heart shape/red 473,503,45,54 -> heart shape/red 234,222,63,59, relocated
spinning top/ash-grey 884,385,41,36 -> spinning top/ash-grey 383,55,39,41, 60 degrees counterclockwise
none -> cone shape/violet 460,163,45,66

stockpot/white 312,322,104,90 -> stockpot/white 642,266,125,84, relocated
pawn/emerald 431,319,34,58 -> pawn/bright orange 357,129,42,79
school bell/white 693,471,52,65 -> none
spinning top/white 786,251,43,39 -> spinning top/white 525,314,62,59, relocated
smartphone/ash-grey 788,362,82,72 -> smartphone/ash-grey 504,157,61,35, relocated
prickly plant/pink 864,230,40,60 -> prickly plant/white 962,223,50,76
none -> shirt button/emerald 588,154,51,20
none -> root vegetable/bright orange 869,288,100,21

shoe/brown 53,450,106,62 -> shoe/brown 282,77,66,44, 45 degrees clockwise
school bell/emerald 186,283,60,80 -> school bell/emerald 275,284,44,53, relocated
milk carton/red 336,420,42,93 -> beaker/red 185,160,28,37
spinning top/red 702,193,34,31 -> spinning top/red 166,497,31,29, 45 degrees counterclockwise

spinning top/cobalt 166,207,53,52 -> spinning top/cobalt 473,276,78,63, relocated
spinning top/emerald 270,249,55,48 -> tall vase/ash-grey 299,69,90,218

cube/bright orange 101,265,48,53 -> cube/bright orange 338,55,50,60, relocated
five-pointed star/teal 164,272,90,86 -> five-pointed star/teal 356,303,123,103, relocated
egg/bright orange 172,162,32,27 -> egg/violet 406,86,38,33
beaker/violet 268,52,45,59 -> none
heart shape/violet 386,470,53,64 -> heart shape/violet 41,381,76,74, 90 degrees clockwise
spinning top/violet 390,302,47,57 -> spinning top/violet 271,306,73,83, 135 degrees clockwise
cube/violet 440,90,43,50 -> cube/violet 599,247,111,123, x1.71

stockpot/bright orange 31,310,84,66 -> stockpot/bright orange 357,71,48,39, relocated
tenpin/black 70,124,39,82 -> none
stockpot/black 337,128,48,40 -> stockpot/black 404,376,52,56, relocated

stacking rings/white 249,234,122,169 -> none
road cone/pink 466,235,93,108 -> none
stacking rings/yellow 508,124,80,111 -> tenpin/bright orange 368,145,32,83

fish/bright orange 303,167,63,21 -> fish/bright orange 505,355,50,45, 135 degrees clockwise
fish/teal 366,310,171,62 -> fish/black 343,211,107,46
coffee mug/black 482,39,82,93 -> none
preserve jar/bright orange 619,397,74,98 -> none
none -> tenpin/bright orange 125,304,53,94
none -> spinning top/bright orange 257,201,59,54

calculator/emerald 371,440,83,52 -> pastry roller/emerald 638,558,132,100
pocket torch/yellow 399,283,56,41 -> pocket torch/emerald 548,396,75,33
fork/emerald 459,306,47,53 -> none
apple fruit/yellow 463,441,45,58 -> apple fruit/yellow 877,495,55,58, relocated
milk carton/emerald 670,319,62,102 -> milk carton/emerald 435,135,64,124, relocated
= = =
• _Exercise objective_
Using the listing above, pick out each line that contains the word "fish", then copy it.

• _Answer section_
fish/bright orange 303,167,63,21 -> fish/bright orange 505,355,50,45, 135 degrees clockwise
fish/teal 366,310,171,62 -> fish/black 343,211,107,46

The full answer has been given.